## [WHAT THIS TASK INVOLVES]
Please retype exactly the lines from the one containing "Point out each" through the end of the records, leaving out the pictures.

(Coordinate output tasks)
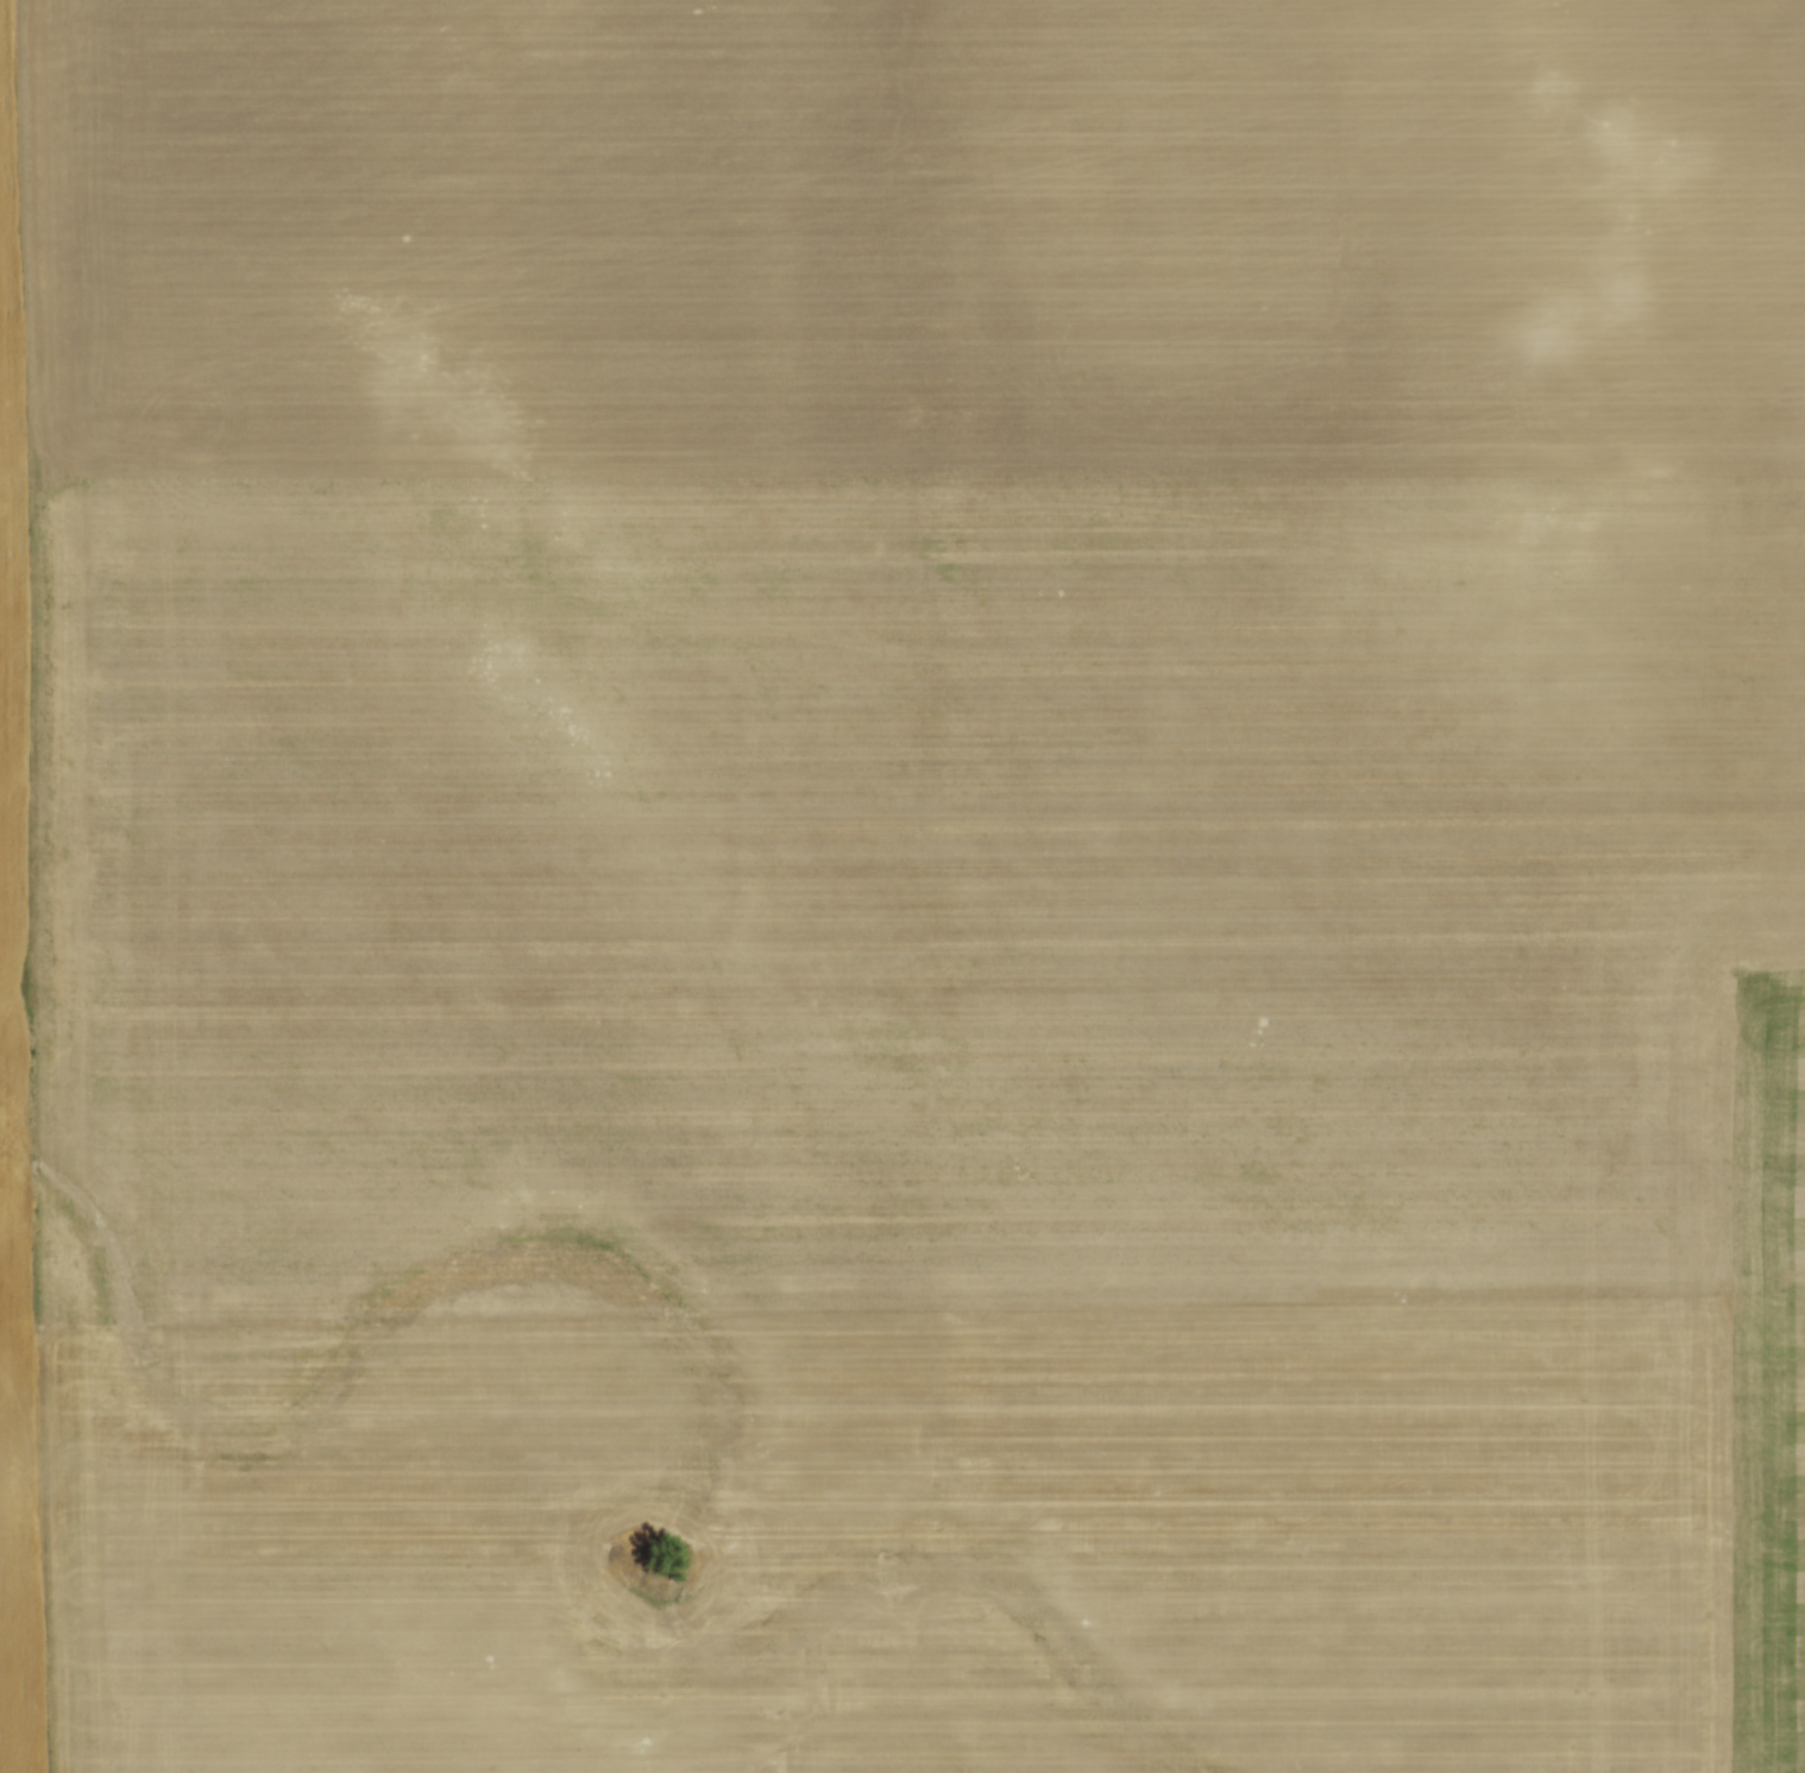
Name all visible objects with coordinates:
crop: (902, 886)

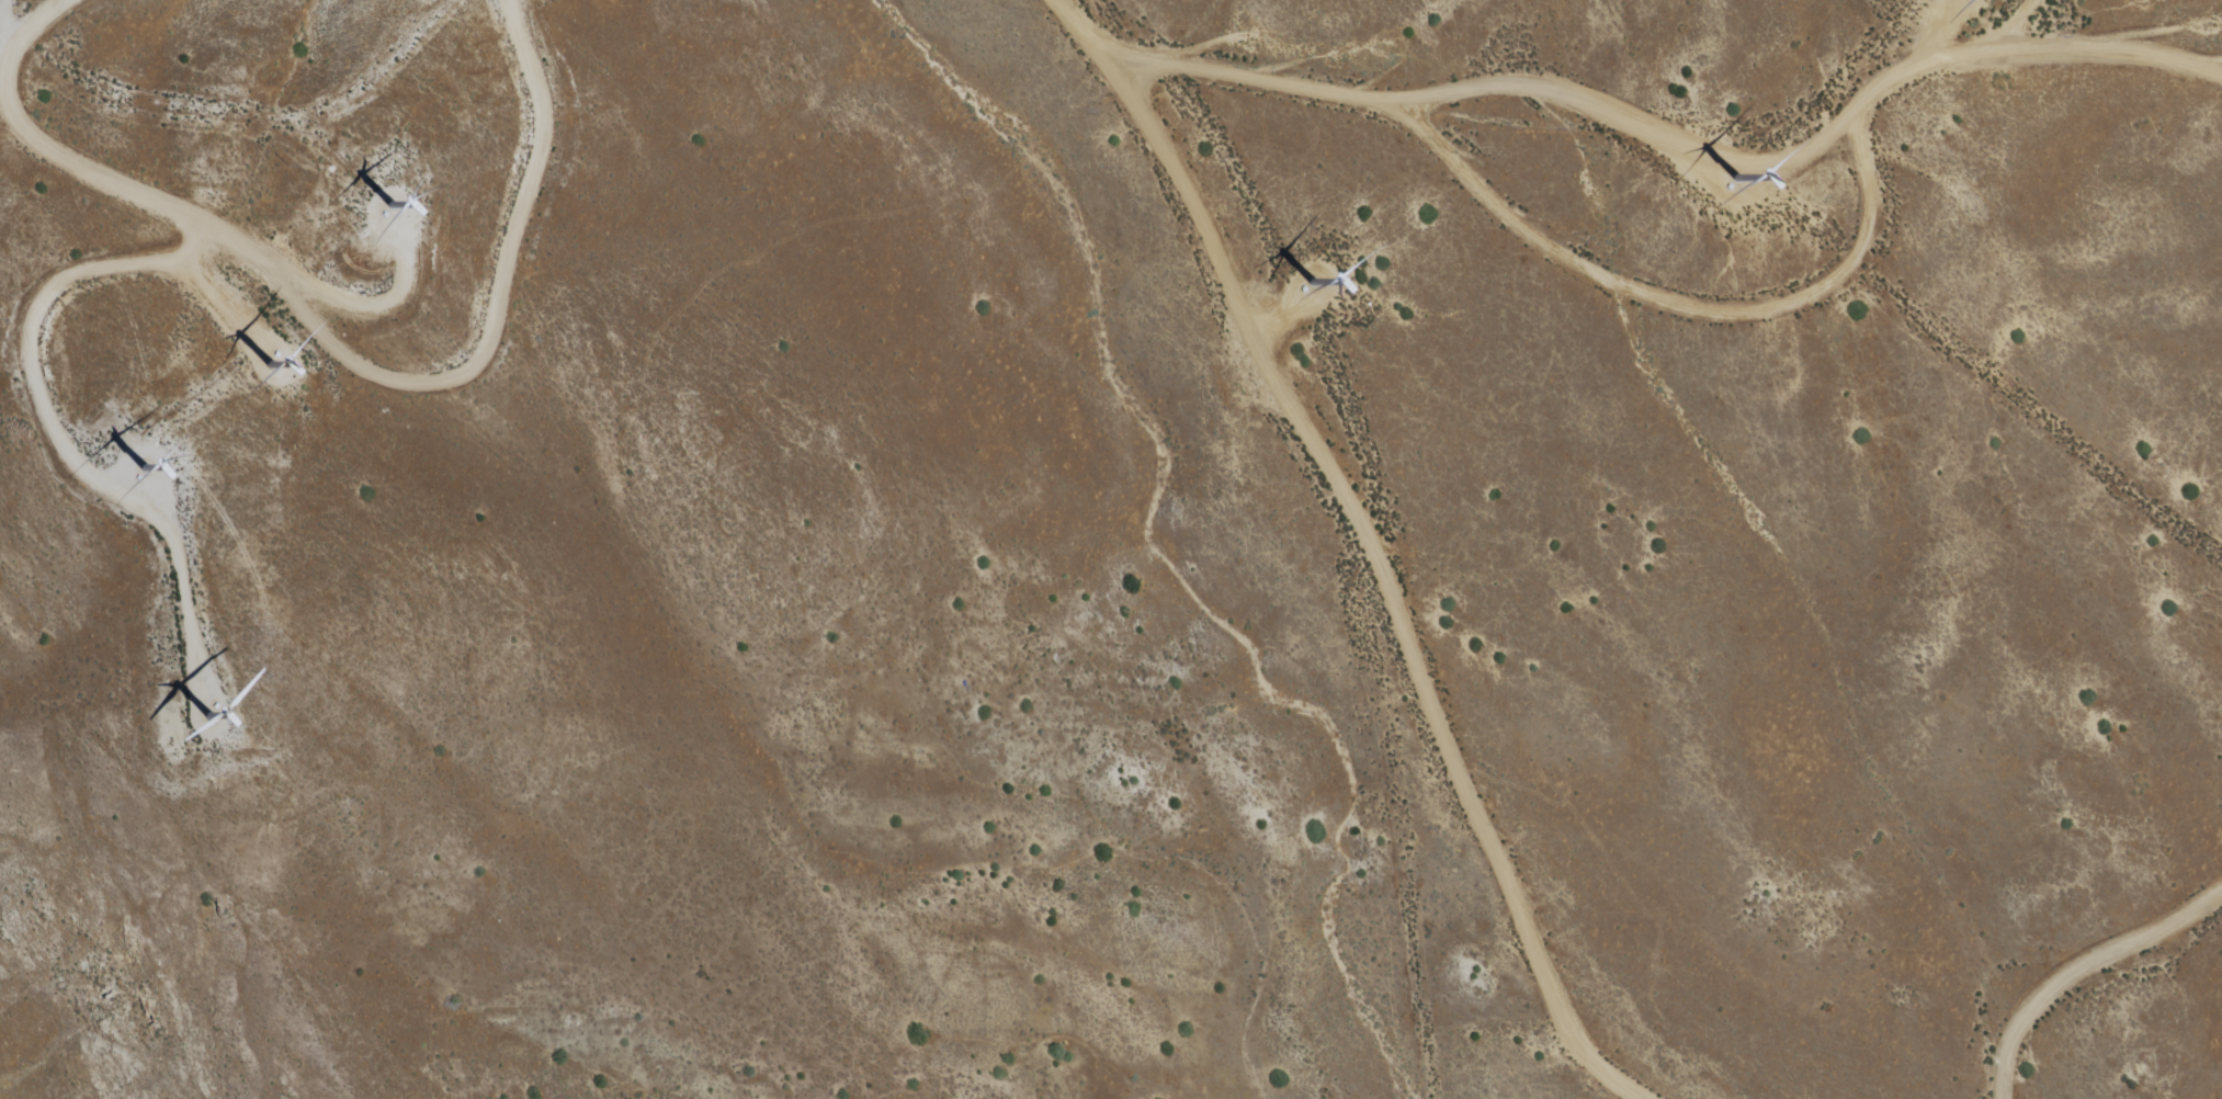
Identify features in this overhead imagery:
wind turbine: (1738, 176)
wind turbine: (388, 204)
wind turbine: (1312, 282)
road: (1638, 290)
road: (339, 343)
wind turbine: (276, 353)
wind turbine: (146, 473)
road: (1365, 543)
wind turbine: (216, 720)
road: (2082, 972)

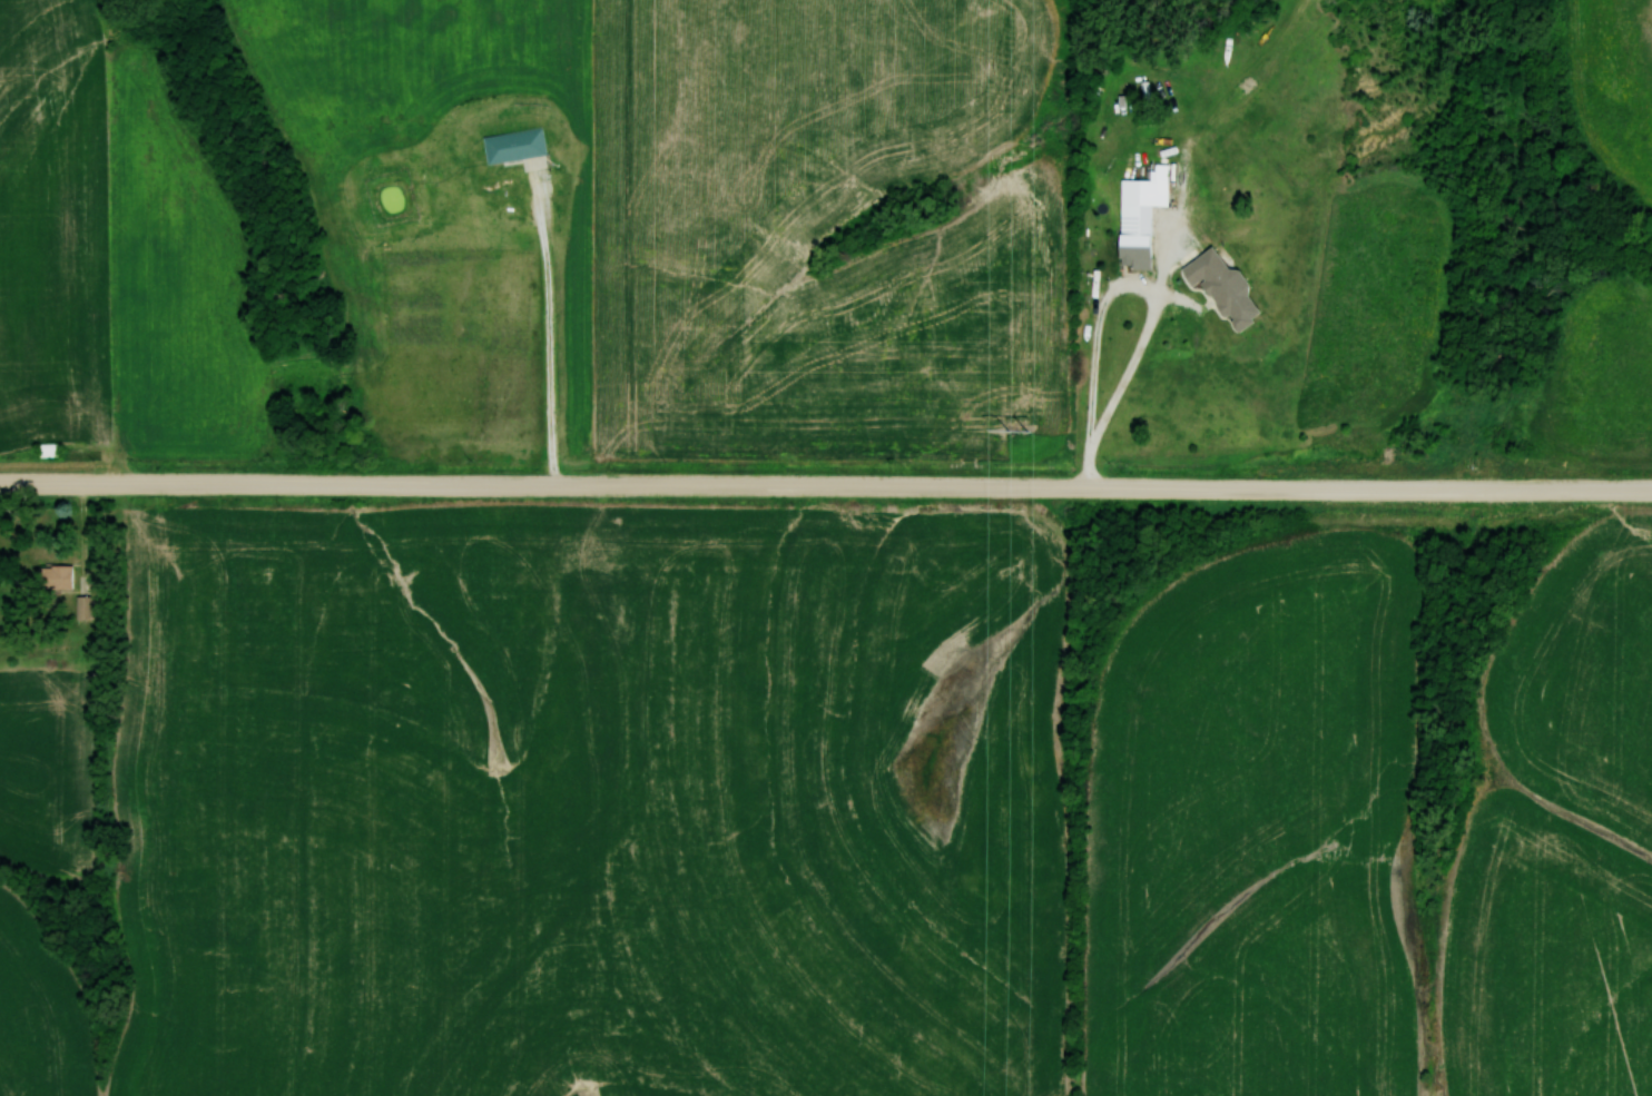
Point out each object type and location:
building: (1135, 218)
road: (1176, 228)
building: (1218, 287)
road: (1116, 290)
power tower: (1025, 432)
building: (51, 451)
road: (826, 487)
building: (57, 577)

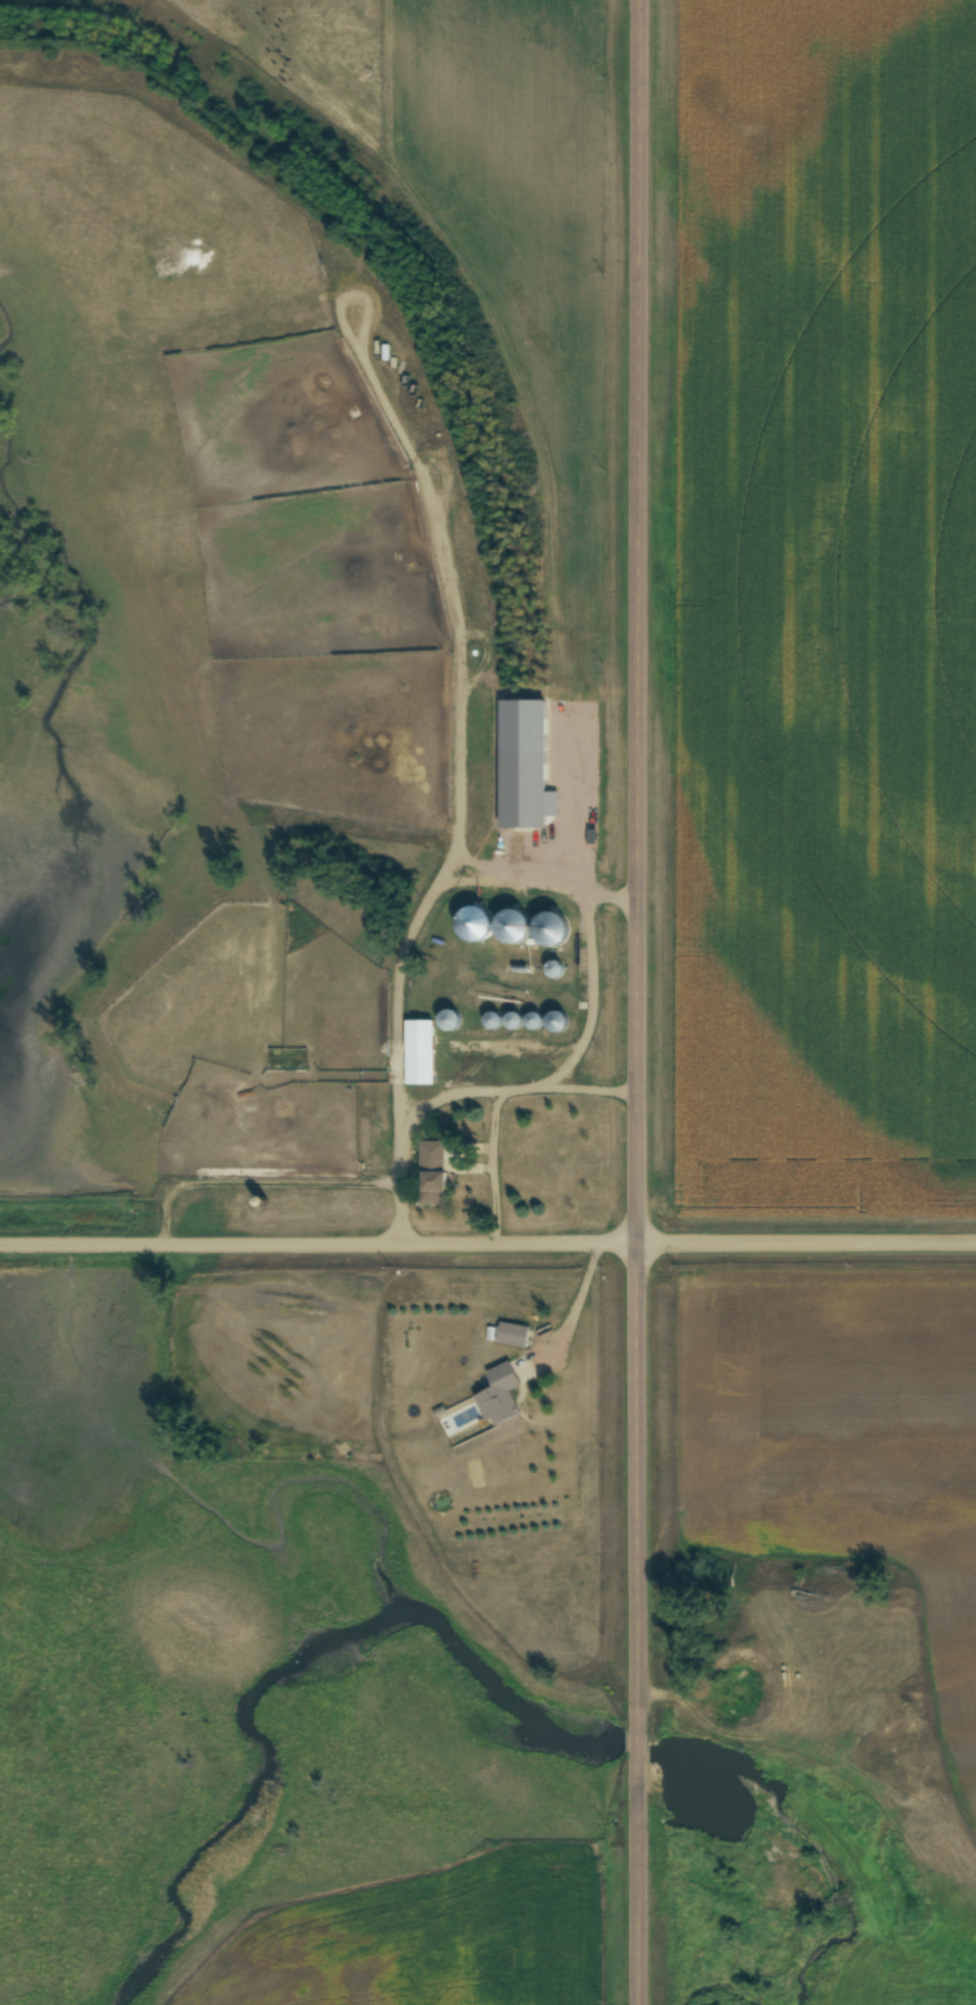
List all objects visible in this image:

## [THE COMPLETED TASK]
Point out each object type and location:
building: (1135, 218)
road: (1176, 228)
building: (1218, 287)
road: (1116, 290)
power tower: (1025, 432)
building: (51, 451)
road: (826, 487)
building: (57, 577)

List all objects visible in this image:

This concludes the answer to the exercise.